Input data START

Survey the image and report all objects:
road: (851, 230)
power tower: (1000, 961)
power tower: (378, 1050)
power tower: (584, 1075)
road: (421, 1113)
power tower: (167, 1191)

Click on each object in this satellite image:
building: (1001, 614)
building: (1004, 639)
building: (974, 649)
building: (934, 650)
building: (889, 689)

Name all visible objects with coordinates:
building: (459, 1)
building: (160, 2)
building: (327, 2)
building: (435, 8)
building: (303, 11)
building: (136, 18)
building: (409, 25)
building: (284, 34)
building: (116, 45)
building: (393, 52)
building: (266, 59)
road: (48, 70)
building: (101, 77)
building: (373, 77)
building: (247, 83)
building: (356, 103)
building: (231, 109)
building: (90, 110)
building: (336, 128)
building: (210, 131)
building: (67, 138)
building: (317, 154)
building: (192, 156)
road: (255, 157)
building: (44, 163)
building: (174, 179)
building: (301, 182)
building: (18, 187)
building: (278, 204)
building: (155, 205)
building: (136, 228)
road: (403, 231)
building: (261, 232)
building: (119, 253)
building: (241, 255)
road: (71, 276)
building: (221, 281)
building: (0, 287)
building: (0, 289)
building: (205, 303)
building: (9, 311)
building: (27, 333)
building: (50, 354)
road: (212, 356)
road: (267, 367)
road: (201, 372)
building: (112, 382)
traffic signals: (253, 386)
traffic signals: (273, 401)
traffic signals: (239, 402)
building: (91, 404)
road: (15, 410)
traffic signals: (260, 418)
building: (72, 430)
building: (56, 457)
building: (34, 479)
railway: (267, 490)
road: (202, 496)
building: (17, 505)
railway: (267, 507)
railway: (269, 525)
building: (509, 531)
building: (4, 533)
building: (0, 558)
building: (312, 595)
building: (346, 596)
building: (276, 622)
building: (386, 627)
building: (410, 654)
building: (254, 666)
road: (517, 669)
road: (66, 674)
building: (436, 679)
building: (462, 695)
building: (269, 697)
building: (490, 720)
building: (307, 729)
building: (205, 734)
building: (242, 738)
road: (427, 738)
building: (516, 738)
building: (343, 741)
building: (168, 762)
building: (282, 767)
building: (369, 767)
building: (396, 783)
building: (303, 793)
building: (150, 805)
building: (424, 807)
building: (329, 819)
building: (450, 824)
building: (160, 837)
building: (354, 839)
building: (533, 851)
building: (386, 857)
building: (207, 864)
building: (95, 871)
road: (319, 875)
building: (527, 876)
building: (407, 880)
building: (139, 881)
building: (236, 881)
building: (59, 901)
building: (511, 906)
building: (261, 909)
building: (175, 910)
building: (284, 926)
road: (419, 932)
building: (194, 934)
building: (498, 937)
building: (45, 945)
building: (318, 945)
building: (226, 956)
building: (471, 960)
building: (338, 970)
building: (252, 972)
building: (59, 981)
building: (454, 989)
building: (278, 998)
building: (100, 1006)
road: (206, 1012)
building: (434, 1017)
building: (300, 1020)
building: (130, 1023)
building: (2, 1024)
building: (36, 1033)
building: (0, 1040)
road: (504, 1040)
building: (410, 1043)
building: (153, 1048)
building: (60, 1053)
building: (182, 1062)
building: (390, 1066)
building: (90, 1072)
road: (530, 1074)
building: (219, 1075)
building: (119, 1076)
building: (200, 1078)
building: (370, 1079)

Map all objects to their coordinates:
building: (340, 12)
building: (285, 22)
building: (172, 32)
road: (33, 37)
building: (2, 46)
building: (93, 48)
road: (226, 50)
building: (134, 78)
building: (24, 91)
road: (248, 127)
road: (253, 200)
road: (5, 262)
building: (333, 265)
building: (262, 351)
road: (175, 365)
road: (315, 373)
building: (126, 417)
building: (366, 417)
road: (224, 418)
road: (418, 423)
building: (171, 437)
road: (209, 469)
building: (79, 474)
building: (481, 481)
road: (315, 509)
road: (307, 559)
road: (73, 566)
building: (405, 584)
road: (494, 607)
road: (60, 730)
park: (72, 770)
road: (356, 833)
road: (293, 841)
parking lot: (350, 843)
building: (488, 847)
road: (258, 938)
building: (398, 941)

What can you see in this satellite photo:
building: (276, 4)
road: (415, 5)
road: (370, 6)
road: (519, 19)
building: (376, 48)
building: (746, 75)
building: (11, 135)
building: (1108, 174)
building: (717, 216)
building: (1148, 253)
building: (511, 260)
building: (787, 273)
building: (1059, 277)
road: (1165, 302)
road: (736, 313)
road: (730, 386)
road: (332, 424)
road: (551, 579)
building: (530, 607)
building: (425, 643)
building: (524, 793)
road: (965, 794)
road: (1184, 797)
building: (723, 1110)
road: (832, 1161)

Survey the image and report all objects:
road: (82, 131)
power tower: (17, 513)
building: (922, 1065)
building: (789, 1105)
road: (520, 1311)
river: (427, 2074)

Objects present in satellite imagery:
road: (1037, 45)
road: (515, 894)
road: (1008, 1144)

Input data END

**Exercise objective:** Each record should be repeated in full, exactly as it is written.

**Finished task:**
Survey the image and report all objects:
road: (851, 230)
power tower: (1000, 961)
power tower: (378, 1050)
power tower: (584, 1075)
road: (421, 1113)
power tower: (167, 1191)

Click on each object in this satellite image:
building: (1001, 614)
building: (1004, 639)
building: (974, 649)
building: (934, 650)
building: (889, 689)

Name all visible objects with coordinates:
building: (459, 1)
building: (160, 2)
building: (327, 2)
building: (435, 8)
building: (303, 11)
building: (136, 18)
building: (409, 25)
building: (284, 34)
building: (116, 45)
building: (393, 52)
building: (266, 59)
road: (48, 70)
building: (101, 77)
building: (373, 77)
building: (247, 83)
building: (356, 103)
building: (231, 109)
building: (90, 110)
building: (336, 128)
building: (210, 131)
building: (67, 138)
building: (317, 154)
building: (192, 156)
road: (255, 157)
building: (44, 163)
building: (174, 179)
building: (301, 182)
building: (18, 187)
building: (278, 204)
building: (155, 205)
building: (136, 228)
road: (403, 231)
building: (261, 232)
building: (119, 253)
building: (241, 255)
road: (71, 276)
building: (221, 281)
building: (0, 287)
building: (0, 289)
building: (205, 303)
building: (9, 311)
building: (27, 333)
building: (50, 354)
road: (212, 356)
road: (267, 367)
road: (201, 372)
building: (112, 382)
traffic signals: (253, 386)
traffic signals: (273, 401)
traffic signals: (239, 402)
building: (91, 404)
road: (15, 410)
traffic signals: (260, 418)
building: (72, 430)
building: (56, 457)
building: (34, 479)
railway: (267, 490)
road: (202, 496)
building: (17, 505)
railway: (267, 507)
railway: (269, 525)
building: (509, 531)
building: (4, 533)
building: (0, 558)
building: (312, 595)
building: (346, 596)
building: (276, 622)
building: (386, 627)
building: (410, 654)
building: (254, 666)
road: (517, 669)
road: (66, 674)
building: (436, 679)
building: (462, 695)
building: (269, 697)
building: (490, 720)
building: (307, 729)
building: (205, 734)
building: (242, 738)
road: (427, 738)
building: (516, 738)
building: (343, 741)
building: (168, 762)
building: (282, 767)
building: (369, 767)
building: (396, 783)
building: (303, 793)
building: (150, 805)
building: (424, 807)
building: (329, 819)
building: (450, 824)
building: (160, 837)
building: (354, 839)
building: (533, 851)
building: (386, 857)
building: (207, 864)
building: (95, 871)
road: (319, 875)
building: (527, 876)
building: (407, 880)
building: (139, 881)
building: (236, 881)
building: (59, 901)
building: (511, 906)
building: (261, 909)
building: (175, 910)
building: (284, 926)
road: (419, 932)
building: (194, 934)
building: (498, 937)
building: (45, 945)
building: (318, 945)
building: (226, 956)
building: (471, 960)
building: (338, 970)
building: (252, 972)
building: (59, 981)
building: (454, 989)
building: (278, 998)
building: (100, 1006)
road: (206, 1012)
building: (434, 1017)
building: (300, 1020)
building: (130, 1023)
building: (2, 1024)
building: (36, 1033)
building: (0, 1040)
road: (504, 1040)
building: (410, 1043)
building: (153, 1048)
building: (60, 1053)
building: (182, 1062)
building: (390, 1066)
building: (90, 1072)
road: (530, 1074)
building: (219, 1075)
building: (119, 1076)
building: (200, 1078)
building: (370, 1079)

Map all objects to their coordinates:
building: (340, 12)
building: (285, 22)
building: (172, 32)
road: (33, 37)
building: (2, 46)
building: (93, 48)
road: (226, 50)
building: (134, 78)
building: (24, 91)
road: (248, 127)
road: (253, 200)
road: (5, 262)
building: (333, 265)
building: (262, 351)
road: (175, 365)
road: (315, 373)
building: (126, 417)
building: (366, 417)
road: (224, 418)
road: (418, 423)
building: (171, 437)
road: (209, 469)
building: (79, 474)
building: (481, 481)
road: (315, 509)
road: (307, 559)
road: (73, 566)
building: (405, 584)
road: (494, 607)
road: (60, 730)
park: (72, 770)
road: (356, 833)
road: (293, 841)
parking lot: (350, 843)
building: (488, 847)
road: (258, 938)
building: (398, 941)

What can you see in this satellite photo:
building: (276, 4)
road: (415, 5)
road: (370, 6)
road: (519, 19)
building: (376, 48)
building: (746, 75)
building: (11, 135)
building: (1108, 174)
building: (717, 216)
building: (1148, 253)
building: (511, 260)
building: (787, 273)
building: (1059, 277)
road: (1165, 302)
road: (736, 313)
road: (730, 386)
road: (332, 424)
road: (551, 579)
building: (530, 607)
building: (425, 643)
building: (524, 793)
road: (965, 794)
road: (1184, 797)
building: (723, 1110)
road: (832, 1161)

Survey the image and report all objects:
road: (82, 131)
power tower: (17, 513)
building: (922, 1065)
building: (789, 1105)
road: (520, 1311)
river: (427, 2074)

Objects present in satellite imagery:
road: (1037, 45)
road: (515, 894)
road: (1008, 1144)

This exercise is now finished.